* **Requirements**: Show every line below that contains the string "grace". Case counts.
— BEGIN Extracted information —
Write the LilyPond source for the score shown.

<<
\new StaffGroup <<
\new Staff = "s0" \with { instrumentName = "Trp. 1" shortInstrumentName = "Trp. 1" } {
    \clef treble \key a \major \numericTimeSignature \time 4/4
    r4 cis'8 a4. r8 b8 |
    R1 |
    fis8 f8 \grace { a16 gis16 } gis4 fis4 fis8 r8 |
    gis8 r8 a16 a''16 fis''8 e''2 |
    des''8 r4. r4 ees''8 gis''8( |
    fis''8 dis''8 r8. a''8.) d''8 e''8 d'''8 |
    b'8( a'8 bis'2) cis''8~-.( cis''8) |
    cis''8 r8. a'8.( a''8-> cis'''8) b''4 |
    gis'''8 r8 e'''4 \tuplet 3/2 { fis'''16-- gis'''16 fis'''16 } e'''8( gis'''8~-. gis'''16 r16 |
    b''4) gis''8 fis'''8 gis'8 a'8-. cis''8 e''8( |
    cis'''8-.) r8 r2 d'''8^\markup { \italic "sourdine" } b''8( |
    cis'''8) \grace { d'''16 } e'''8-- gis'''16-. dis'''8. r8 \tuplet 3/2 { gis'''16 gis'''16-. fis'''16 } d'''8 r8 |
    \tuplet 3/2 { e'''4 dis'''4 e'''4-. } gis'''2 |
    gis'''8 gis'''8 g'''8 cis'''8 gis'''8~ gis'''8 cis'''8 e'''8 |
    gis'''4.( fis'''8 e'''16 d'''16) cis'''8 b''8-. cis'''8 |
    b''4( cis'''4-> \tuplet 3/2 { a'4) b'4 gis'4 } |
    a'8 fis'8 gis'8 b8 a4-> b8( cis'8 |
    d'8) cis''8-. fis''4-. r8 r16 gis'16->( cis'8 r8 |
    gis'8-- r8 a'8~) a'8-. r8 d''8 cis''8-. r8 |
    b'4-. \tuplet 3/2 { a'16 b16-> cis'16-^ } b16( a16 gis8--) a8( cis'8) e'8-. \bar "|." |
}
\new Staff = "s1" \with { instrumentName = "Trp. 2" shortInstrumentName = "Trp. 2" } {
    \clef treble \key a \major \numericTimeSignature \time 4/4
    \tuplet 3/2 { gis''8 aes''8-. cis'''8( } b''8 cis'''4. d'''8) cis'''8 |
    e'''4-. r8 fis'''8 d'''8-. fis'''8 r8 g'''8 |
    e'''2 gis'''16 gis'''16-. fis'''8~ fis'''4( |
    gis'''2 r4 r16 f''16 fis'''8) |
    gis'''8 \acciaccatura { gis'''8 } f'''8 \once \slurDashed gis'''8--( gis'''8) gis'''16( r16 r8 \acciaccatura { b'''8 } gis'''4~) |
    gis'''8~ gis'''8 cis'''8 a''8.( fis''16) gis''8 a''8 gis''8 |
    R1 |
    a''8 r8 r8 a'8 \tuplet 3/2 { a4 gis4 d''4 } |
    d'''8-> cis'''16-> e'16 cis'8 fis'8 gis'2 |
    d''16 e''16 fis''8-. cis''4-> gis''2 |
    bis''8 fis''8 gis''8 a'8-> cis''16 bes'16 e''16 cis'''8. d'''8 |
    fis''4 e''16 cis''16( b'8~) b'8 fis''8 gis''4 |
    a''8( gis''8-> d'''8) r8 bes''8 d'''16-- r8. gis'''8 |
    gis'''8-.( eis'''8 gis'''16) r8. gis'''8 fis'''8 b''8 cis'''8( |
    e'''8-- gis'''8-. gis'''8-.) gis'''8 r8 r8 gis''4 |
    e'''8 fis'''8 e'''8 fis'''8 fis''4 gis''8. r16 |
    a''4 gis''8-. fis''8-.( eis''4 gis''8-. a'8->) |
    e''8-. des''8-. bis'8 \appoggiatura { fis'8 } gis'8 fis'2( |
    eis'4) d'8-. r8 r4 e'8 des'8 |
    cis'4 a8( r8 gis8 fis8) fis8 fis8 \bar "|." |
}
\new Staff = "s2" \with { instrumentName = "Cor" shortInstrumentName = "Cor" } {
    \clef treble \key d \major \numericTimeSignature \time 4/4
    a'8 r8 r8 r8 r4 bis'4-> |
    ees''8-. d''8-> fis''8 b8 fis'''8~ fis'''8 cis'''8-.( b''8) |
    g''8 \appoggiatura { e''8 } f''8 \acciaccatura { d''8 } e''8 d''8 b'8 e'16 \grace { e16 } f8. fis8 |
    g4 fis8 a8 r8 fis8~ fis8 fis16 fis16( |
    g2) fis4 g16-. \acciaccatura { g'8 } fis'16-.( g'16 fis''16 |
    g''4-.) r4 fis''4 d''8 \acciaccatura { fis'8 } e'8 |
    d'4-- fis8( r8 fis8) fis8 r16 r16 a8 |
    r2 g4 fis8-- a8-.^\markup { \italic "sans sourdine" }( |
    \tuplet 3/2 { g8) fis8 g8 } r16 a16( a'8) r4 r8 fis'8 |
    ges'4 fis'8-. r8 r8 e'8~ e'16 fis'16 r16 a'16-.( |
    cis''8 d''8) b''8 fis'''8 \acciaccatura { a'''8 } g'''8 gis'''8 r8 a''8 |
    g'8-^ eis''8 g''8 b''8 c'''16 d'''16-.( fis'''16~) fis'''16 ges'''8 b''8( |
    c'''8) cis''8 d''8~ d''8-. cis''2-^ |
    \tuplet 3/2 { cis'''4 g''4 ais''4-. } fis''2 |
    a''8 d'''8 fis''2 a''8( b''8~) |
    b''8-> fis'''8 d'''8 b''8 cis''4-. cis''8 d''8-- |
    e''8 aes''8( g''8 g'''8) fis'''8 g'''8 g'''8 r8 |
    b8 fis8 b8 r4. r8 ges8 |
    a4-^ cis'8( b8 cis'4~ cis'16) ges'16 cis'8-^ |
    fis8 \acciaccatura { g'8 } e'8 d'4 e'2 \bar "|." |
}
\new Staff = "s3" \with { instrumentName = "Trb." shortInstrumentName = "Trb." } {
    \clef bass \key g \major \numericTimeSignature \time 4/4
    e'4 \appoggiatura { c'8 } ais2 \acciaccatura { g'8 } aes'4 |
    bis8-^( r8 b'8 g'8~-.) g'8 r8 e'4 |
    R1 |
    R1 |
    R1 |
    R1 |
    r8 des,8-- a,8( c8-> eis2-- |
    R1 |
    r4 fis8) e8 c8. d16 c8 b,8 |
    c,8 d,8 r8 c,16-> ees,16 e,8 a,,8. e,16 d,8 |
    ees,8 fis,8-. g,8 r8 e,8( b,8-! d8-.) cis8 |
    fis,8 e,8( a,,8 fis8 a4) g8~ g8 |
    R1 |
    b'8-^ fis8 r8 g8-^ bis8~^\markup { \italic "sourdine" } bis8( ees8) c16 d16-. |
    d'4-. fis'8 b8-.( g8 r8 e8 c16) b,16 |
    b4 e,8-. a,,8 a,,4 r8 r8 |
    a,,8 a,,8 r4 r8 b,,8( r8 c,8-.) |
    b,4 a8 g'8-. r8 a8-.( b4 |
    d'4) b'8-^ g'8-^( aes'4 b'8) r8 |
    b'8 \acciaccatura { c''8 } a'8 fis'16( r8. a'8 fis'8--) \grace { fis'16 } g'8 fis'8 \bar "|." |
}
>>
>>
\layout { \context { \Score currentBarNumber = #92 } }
— END Extracted information —
* **Output**:
    fis8 f8 \grace { a16 gis16 } gis4 fis4 fis8 r8 |
    cis'''8) \grace { d'''16 } e'''8-- gis'''16-. dis'''8. r8 \tuplet 3/2 { gis'''16 gis'''16-. fis'''16 } d'''8 r8 |
    g''8 \appoggiatura { e''8 } f''8 \acciaccatura { d''8 } e''8 d''8 b'8 e'16 \grace { e16 } f8. fis8 |
    b'8 \acciaccatura { c''8 } a'8 fis'16( r8. a'8 fis'8--) \grace { fis'16 } g'8 fis'8 \bar "|." |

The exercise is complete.